● **Task instructions**
The answer should hold only the lines from the beginning of the material through the one with "The lepuvek (black)", reproduced exactly and without pictures.

● **The records**

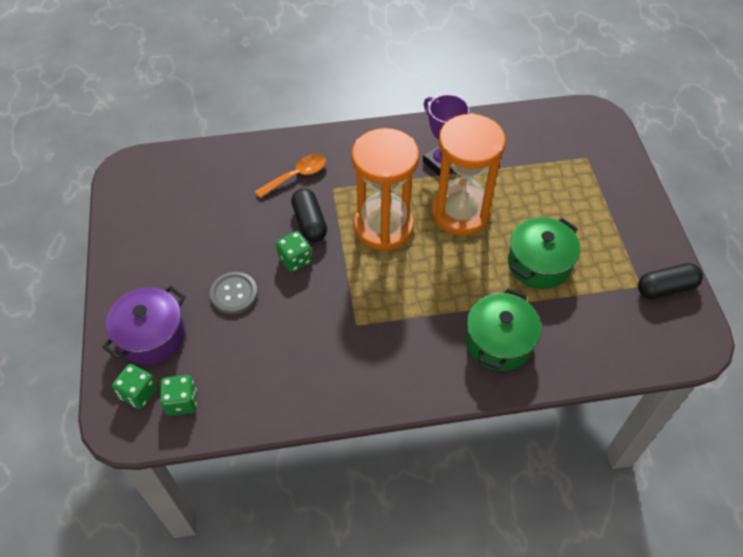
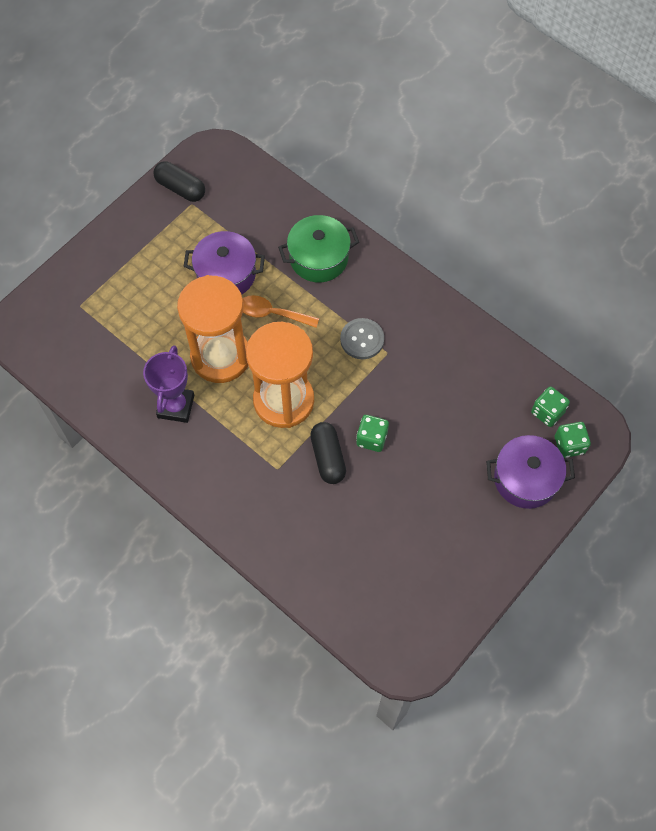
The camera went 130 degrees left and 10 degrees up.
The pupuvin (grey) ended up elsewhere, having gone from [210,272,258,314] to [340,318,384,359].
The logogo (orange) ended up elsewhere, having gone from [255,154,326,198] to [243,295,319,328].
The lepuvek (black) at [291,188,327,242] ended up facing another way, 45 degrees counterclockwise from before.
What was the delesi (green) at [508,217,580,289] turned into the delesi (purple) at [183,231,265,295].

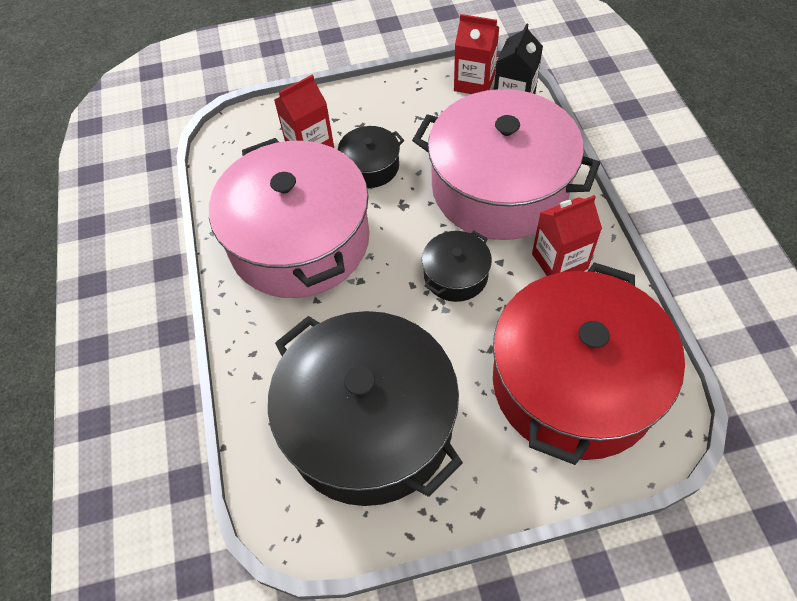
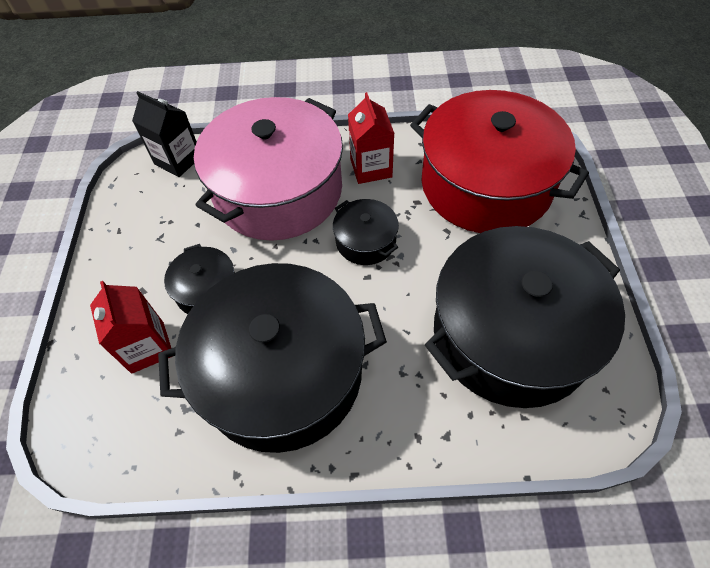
The camera went 80 degrees left and 0 degrees up.
What was the delesi (pink) at [209,138,370,298] turned into the delesi (black) at [158,263,387,453].
The second view lost the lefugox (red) at [454,14,499,94].

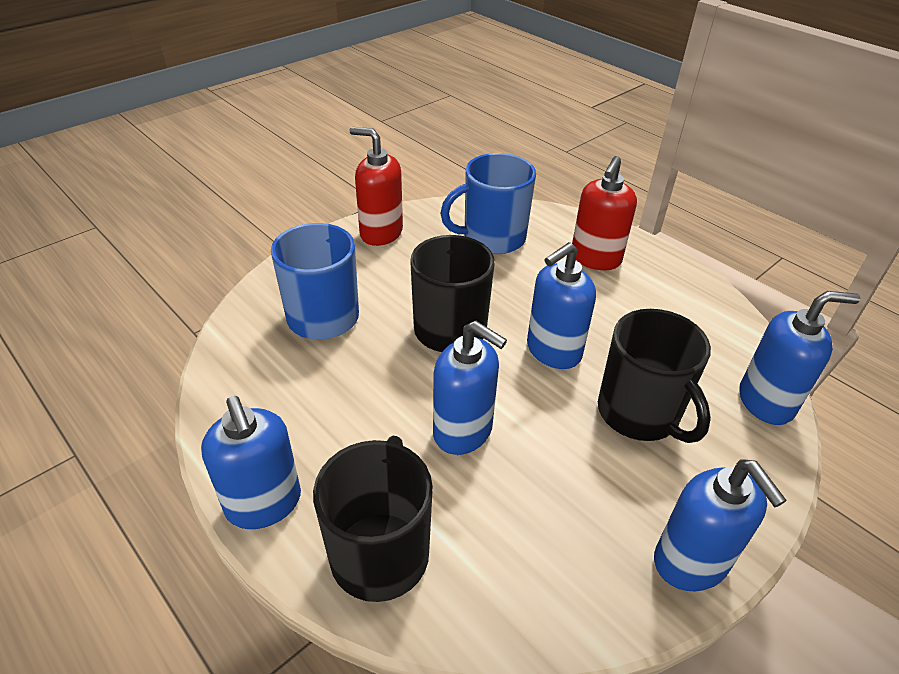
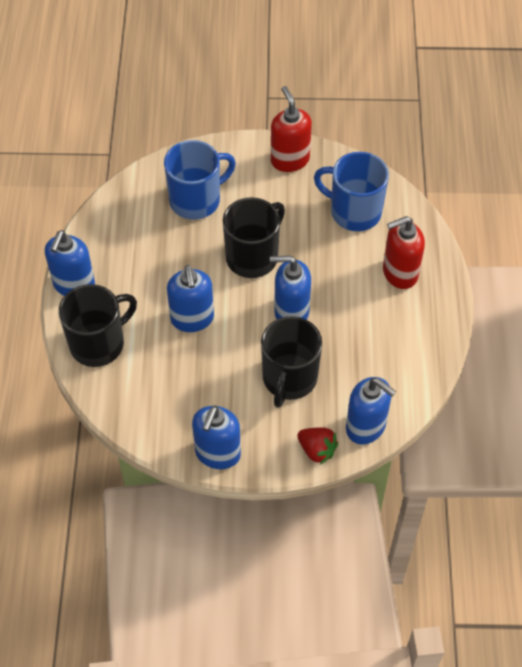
The camera went 45 degrees right and 15 degrees up.
The second view gained the bifogen (red) at [297,427,338,465].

● **Written response**
The camera went 130 degrees left and 10 degrees up.
The pupuvin (grey) ended up elsewhere, having gone from [210,272,258,314] to [340,318,384,359].
The logogo (orange) ended up elsewhere, having gone from [255,154,326,198] to [243,295,319,328].
The lepuvek (black) at [291,188,327,242] ended up facing another way, 45 degrees counterclockwise from before.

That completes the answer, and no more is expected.